** EXERCISE DESCRIPTION **
Output the listing below verbatim, but drop the images.

Segment Start: MATERIAL SHOWN

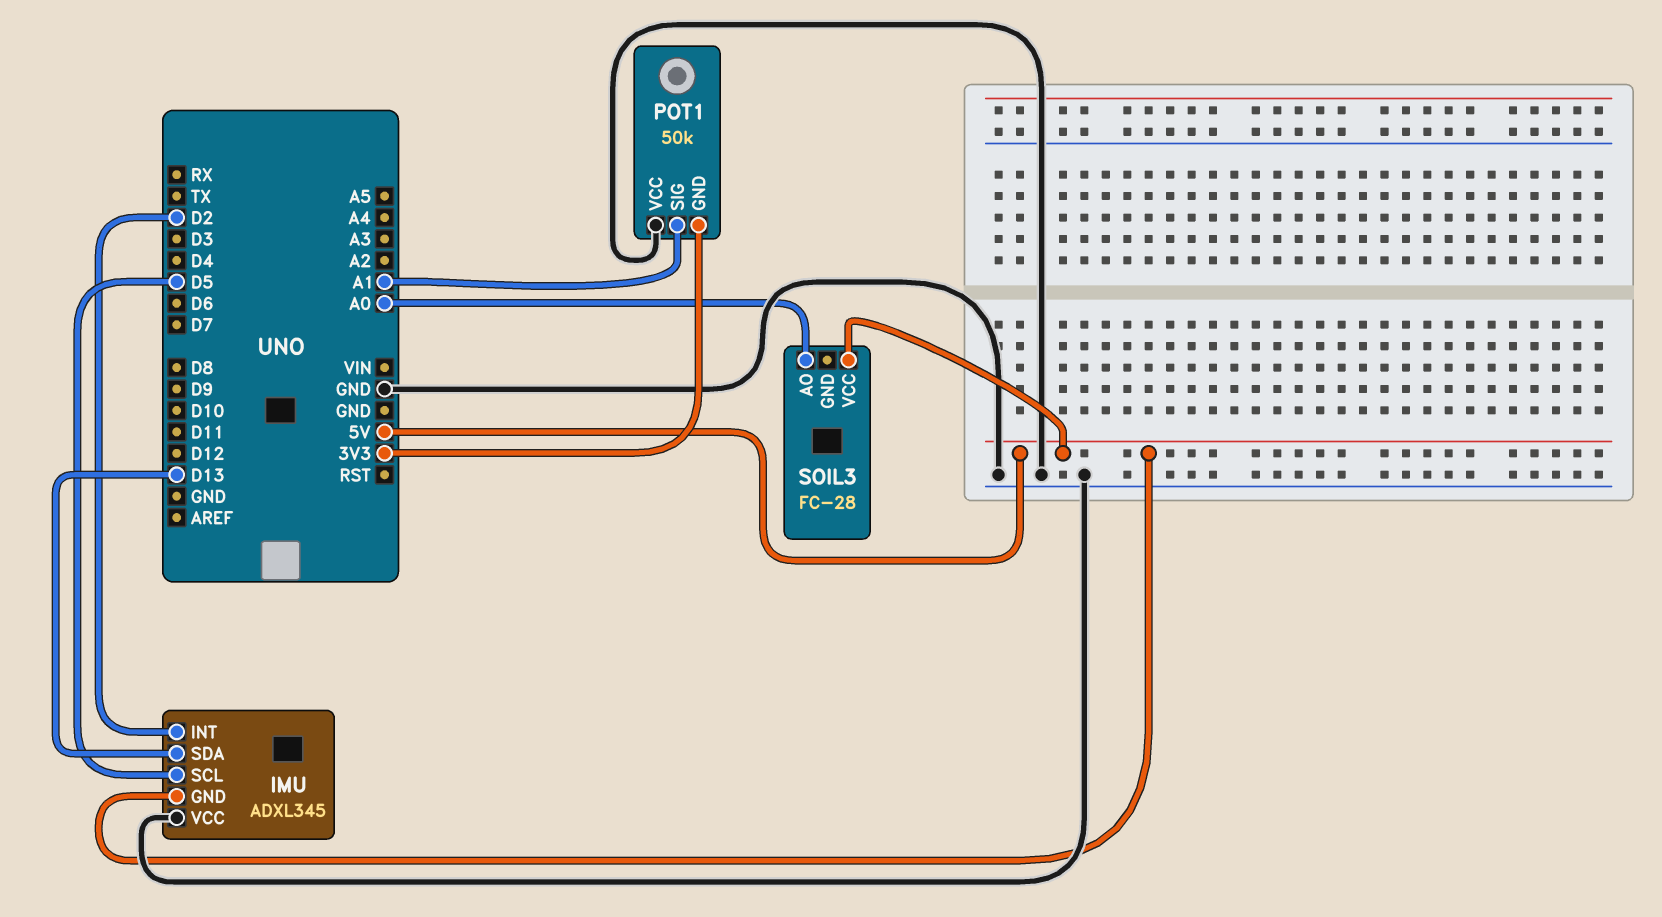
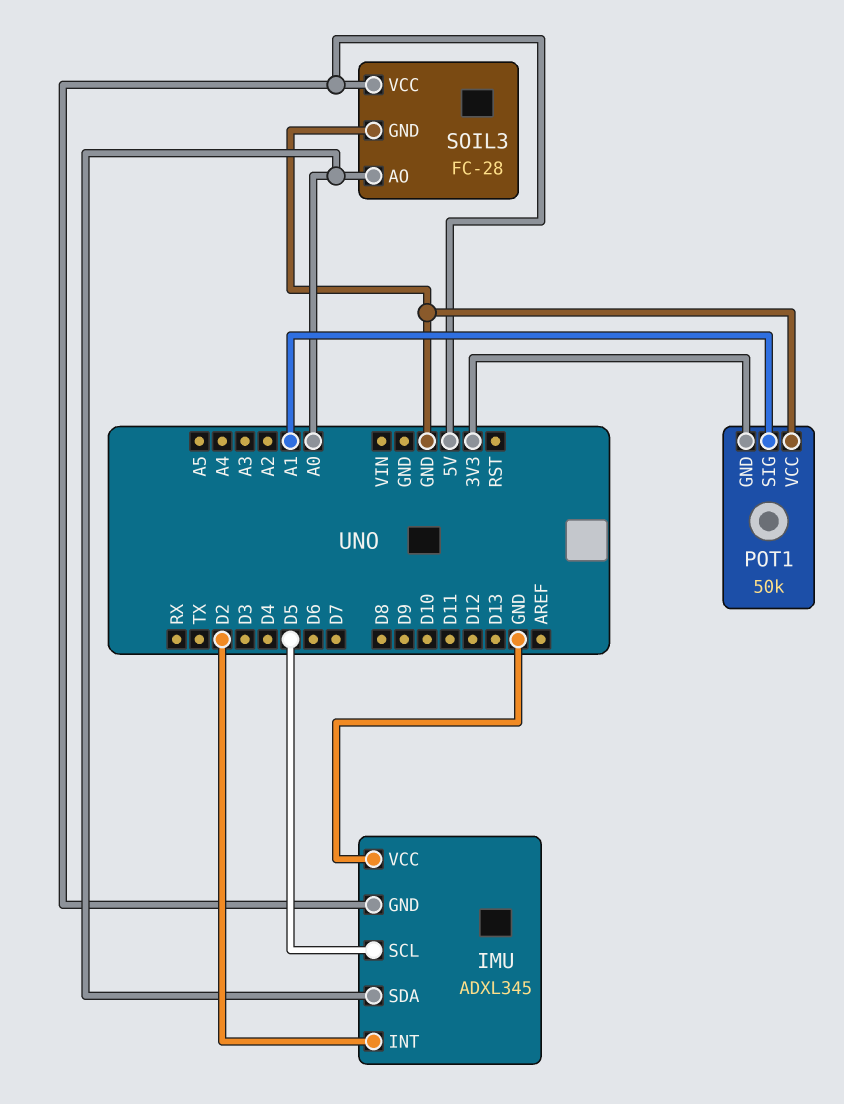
IMU pin SDA: D13 -> A0
SOIL3 pin GND: none -> GND

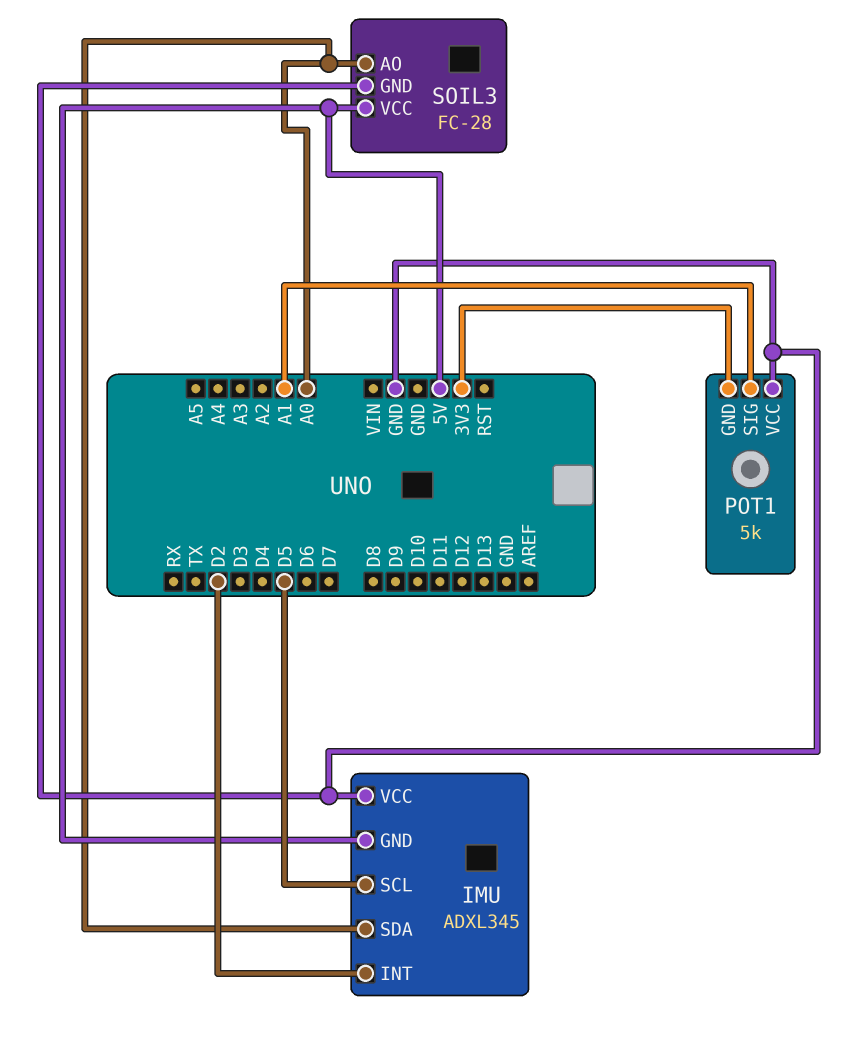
POT1: 50k -> 5k

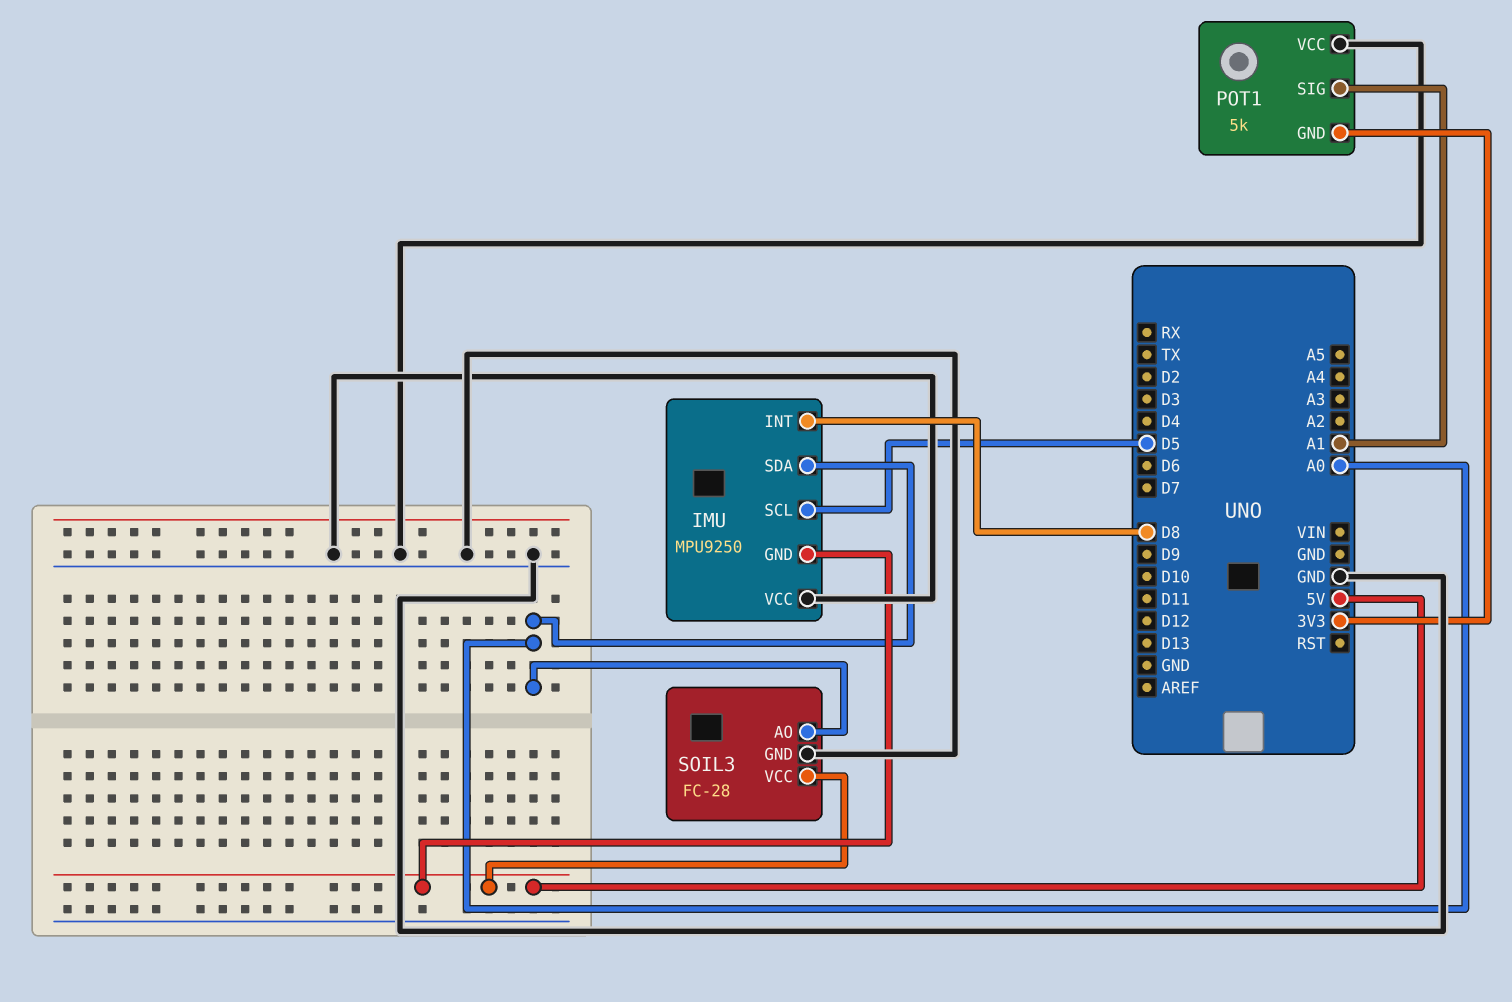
IMU: ADXL345 -> MPU9250
IMU pin INT: D2 -> D8

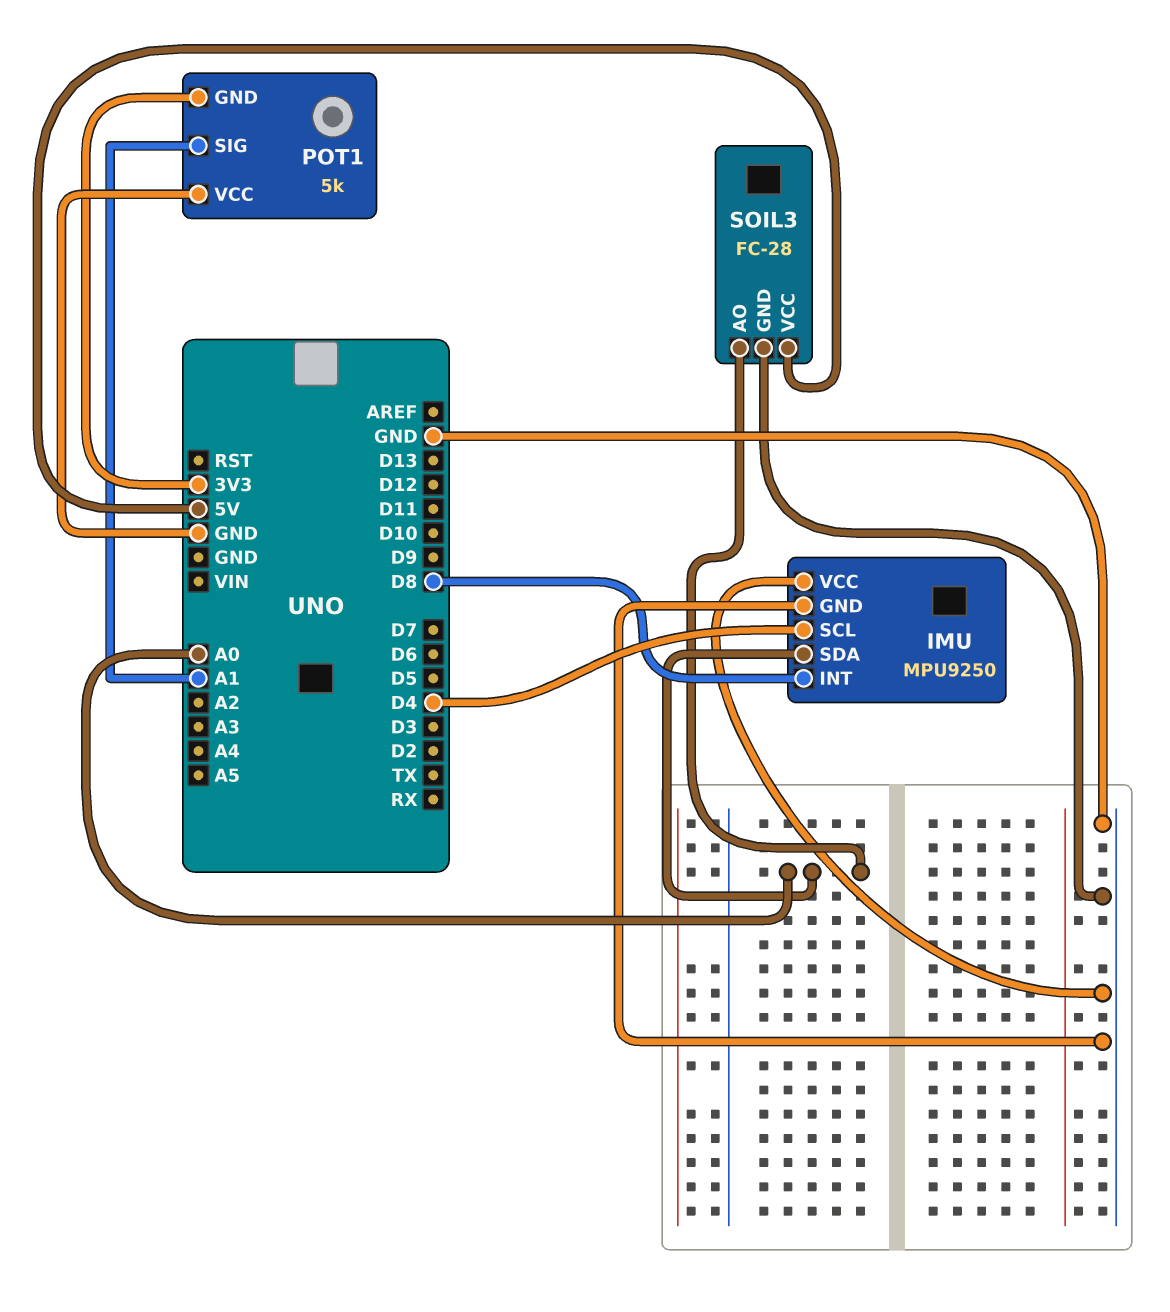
IMU pin GND: 5V -> GND
IMU pin SCL: D5 -> D4

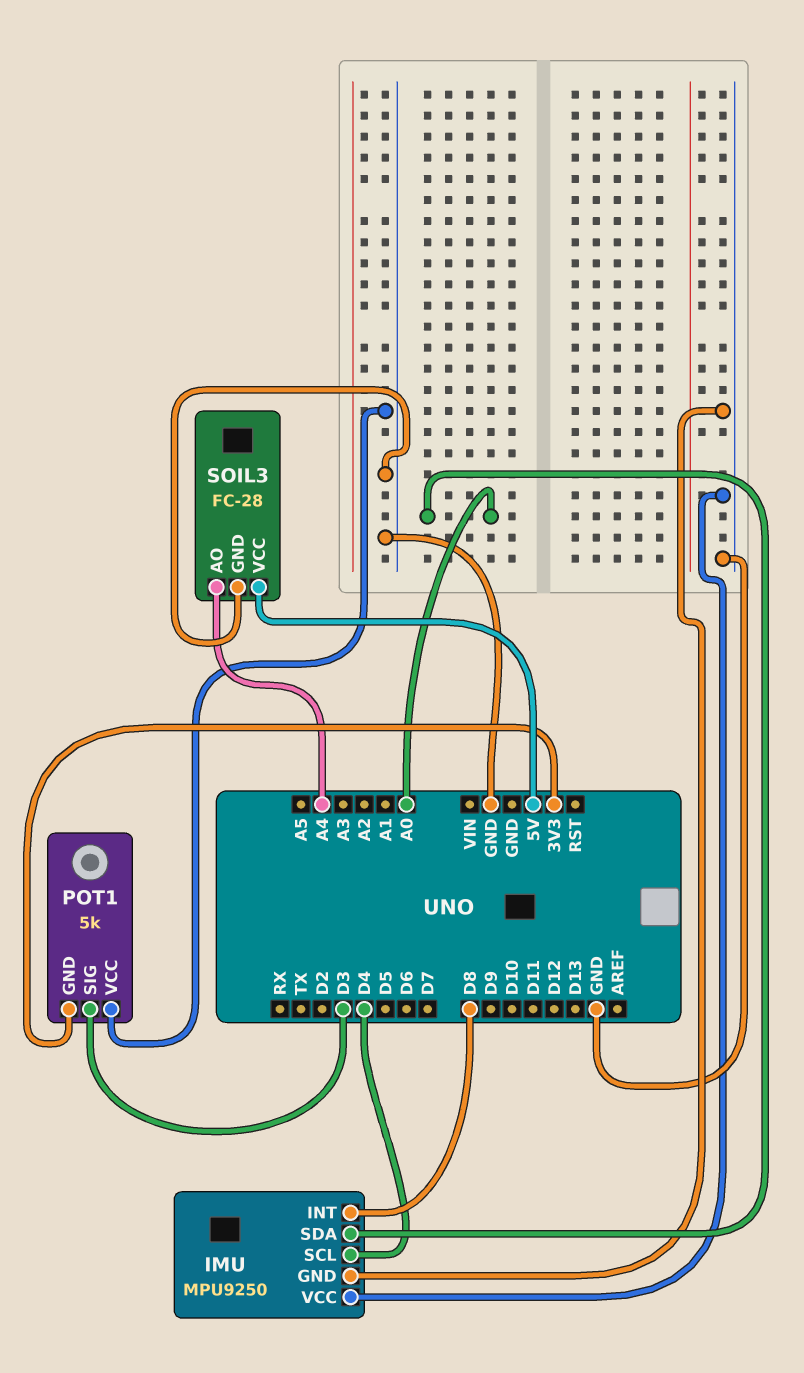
POT1 pin SIG: A1 -> D3
SOIL3 pin AO: A0 -> A4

Segment End: MATERIAL SHOWN

** SOLUTION BELOW **
IMU pin SDA: D13 -> A0
SOIL3 pin GND: none -> GND

POT1: 50k -> 5k

IMU: ADXL345 -> MPU9250
IMU pin INT: D2 -> D8

IMU pin GND: 5V -> GND
IMU pin SCL: D5 -> D4

POT1 pin SIG: A1 -> D3
SOIL3 pin AO: A0 -> A4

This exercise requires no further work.